EXERCISE → Print exactly the lines below between the line holding "brown rectangle: moved 1 px down" and the line holding "purple hexagon: moved", inclusive, and nothing more.

DATA FOR PROCESSING →
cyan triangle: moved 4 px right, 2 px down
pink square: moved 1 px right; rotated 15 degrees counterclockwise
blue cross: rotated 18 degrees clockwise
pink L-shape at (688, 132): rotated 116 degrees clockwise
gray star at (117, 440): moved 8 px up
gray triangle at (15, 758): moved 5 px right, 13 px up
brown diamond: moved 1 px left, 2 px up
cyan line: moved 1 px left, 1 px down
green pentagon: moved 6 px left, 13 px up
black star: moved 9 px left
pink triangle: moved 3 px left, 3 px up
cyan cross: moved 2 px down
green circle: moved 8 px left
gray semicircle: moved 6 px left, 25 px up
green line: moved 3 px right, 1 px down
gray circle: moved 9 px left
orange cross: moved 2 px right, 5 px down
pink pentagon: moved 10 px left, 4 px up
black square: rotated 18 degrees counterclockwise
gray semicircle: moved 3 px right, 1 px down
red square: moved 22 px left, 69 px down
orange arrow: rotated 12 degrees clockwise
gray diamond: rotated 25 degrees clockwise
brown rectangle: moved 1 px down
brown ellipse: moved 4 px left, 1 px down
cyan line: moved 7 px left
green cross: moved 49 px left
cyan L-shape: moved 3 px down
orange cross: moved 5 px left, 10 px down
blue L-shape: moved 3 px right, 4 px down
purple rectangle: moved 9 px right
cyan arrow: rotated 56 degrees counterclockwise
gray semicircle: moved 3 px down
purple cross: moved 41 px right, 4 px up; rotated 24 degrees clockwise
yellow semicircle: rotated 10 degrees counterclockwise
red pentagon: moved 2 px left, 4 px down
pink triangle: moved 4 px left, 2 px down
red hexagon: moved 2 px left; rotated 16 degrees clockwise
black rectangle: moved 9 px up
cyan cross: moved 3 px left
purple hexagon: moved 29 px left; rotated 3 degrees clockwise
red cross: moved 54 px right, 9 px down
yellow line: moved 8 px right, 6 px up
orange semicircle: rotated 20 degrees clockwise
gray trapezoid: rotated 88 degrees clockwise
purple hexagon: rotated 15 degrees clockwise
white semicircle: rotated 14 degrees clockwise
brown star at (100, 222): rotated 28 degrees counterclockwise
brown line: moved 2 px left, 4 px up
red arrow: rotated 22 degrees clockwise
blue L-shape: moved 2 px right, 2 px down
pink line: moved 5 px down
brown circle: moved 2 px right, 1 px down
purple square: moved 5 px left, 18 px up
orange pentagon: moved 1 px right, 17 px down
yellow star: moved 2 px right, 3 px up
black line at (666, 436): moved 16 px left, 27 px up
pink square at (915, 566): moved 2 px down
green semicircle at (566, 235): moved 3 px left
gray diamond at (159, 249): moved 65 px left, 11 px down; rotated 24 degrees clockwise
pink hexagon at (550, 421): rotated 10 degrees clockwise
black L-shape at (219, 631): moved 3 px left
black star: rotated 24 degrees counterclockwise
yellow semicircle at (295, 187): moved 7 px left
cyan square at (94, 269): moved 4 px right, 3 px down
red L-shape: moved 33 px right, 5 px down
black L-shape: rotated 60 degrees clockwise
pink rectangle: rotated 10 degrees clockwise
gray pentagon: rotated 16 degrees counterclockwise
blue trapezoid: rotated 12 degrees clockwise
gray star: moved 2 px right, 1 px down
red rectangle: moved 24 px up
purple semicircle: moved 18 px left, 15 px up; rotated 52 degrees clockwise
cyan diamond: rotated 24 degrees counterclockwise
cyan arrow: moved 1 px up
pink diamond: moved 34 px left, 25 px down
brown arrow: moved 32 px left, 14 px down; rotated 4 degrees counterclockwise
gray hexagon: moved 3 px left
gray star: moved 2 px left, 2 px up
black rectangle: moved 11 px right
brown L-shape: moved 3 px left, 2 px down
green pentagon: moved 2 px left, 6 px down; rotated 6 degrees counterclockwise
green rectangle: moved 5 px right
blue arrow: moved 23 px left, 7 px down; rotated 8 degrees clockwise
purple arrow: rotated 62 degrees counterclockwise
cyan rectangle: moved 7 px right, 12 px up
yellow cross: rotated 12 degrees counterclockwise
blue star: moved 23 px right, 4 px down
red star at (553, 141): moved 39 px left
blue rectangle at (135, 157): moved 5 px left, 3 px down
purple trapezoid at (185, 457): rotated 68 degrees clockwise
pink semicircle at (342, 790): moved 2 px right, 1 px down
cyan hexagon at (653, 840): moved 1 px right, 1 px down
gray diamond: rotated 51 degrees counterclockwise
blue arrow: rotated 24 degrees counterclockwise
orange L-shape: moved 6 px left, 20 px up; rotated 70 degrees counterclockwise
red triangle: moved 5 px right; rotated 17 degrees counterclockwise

OUTPUT FOR THIS EXERCISE →
brown rectangle: moved 1 px down
brown ellipse: moved 4 px left, 1 px down
cyan line: moved 7 px left
green cross: moved 49 px left
cyan L-shape: moved 3 px down
orange cross: moved 5 px left, 10 px down
blue L-shape: moved 3 px right, 4 px down
purple rectangle: moved 9 px right
cyan arrow: rotated 56 degrees counterclockwise
gray semicircle: moved 3 px down
purple cross: moved 41 px right, 4 px up; rotated 24 degrees clockwise
yellow semicircle: rotated 10 degrees counterclockwise
red pentagon: moved 2 px left, 4 px down
pink triangle: moved 4 px left, 2 px down
red hexagon: moved 2 px left; rotated 16 degrees clockwise
black rectangle: moved 9 px up
cyan cross: moved 3 px left
purple hexagon: moved 29 px left; rotated 3 degrees clockwise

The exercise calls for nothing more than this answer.